* **Çıkarılan malzeme**
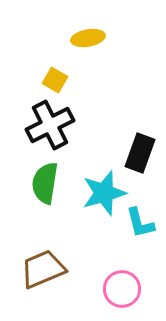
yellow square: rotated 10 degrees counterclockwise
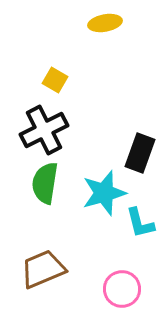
yellow ellipse: moved 17 px right, 15 px up
black cross: moved 6 px left, 5 px down
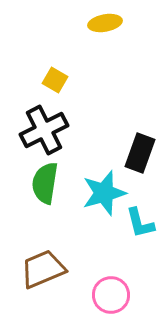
pink circle: moved 11 px left, 6 px down
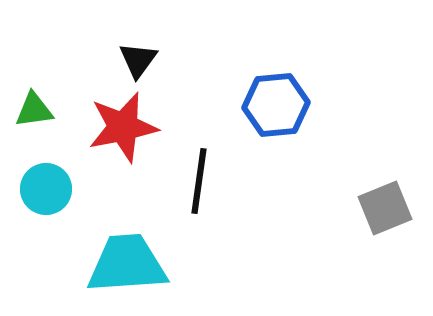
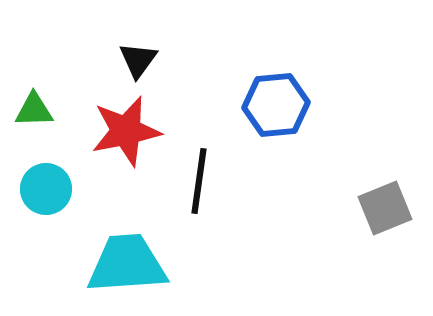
green triangle: rotated 6 degrees clockwise
red star: moved 3 px right, 4 px down
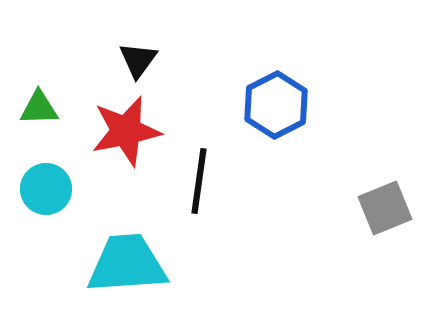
blue hexagon: rotated 22 degrees counterclockwise
green triangle: moved 5 px right, 2 px up
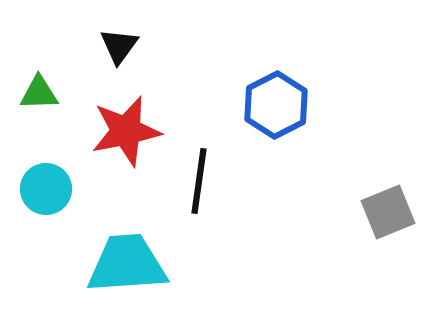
black triangle: moved 19 px left, 14 px up
green triangle: moved 15 px up
gray square: moved 3 px right, 4 px down
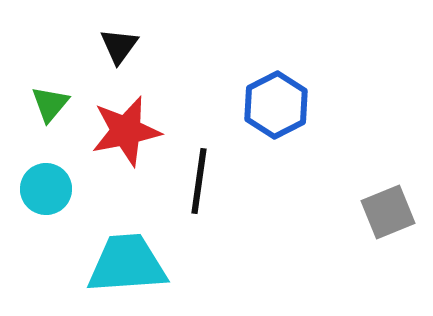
green triangle: moved 11 px right, 11 px down; rotated 48 degrees counterclockwise
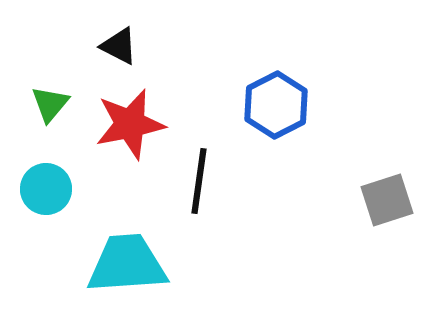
black triangle: rotated 39 degrees counterclockwise
red star: moved 4 px right, 7 px up
gray square: moved 1 px left, 12 px up; rotated 4 degrees clockwise
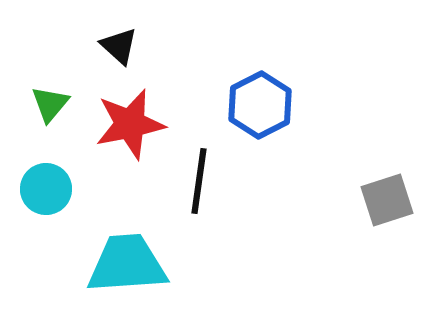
black triangle: rotated 15 degrees clockwise
blue hexagon: moved 16 px left
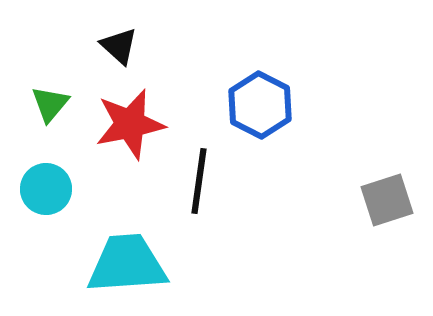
blue hexagon: rotated 6 degrees counterclockwise
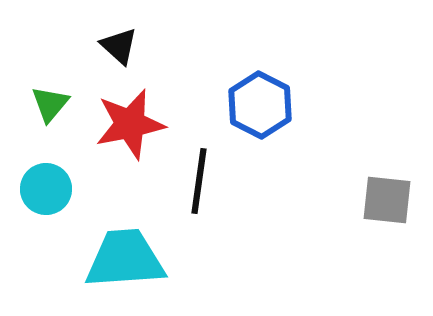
gray square: rotated 24 degrees clockwise
cyan trapezoid: moved 2 px left, 5 px up
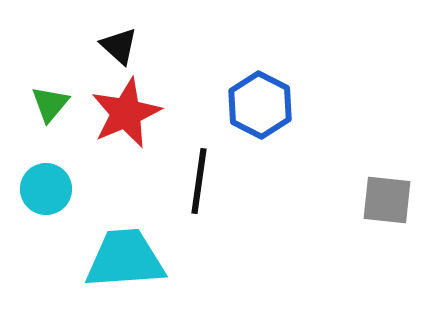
red star: moved 4 px left, 11 px up; rotated 12 degrees counterclockwise
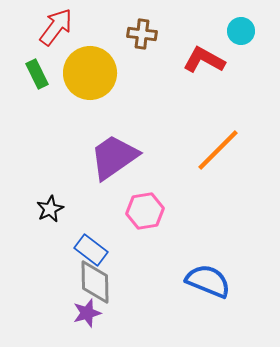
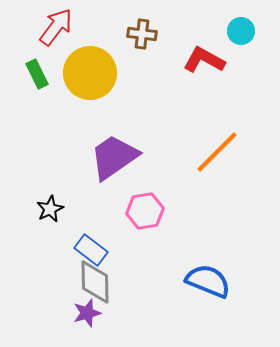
orange line: moved 1 px left, 2 px down
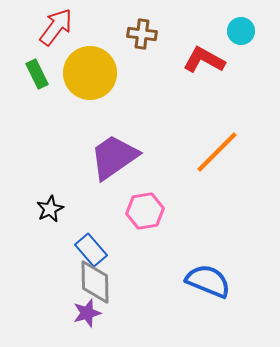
blue rectangle: rotated 12 degrees clockwise
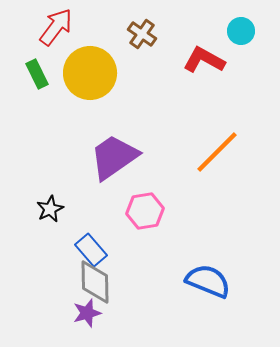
brown cross: rotated 28 degrees clockwise
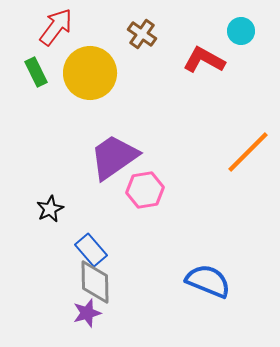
green rectangle: moved 1 px left, 2 px up
orange line: moved 31 px right
pink hexagon: moved 21 px up
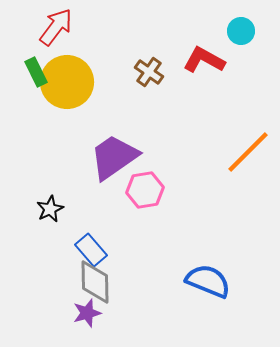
brown cross: moved 7 px right, 38 px down
yellow circle: moved 23 px left, 9 px down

* **Görev yönergesi**
"gray square: rotated 24 degrees clockwise" ifadesinin geçtiği satırdan başlayarak satırların sonuna kadar, iki uç da dahil olmak üzere, satırları aynen alıntılayın. Resimleri yanıta katmayın.

* **Yazılı çözüm**
gray square: rotated 24 degrees clockwise
cyan trapezoid: moved 2 px left, 5 px up
red star: moved 4 px left, 11 px up; rotated 12 degrees counterclockwise
orange line: moved 1 px left, 2 px down
blue rectangle: rotated 12 degrees clockwise
brown cross: rotated 28 degrees clockwise
green rectangle: moved 1 px left, 2 px up
orange line: moved 31 px right
pink hexagon: moved 21 px up
brown cross: moved 7 px right, 38 px down
yellow circle: moved 23 px left, 9 px down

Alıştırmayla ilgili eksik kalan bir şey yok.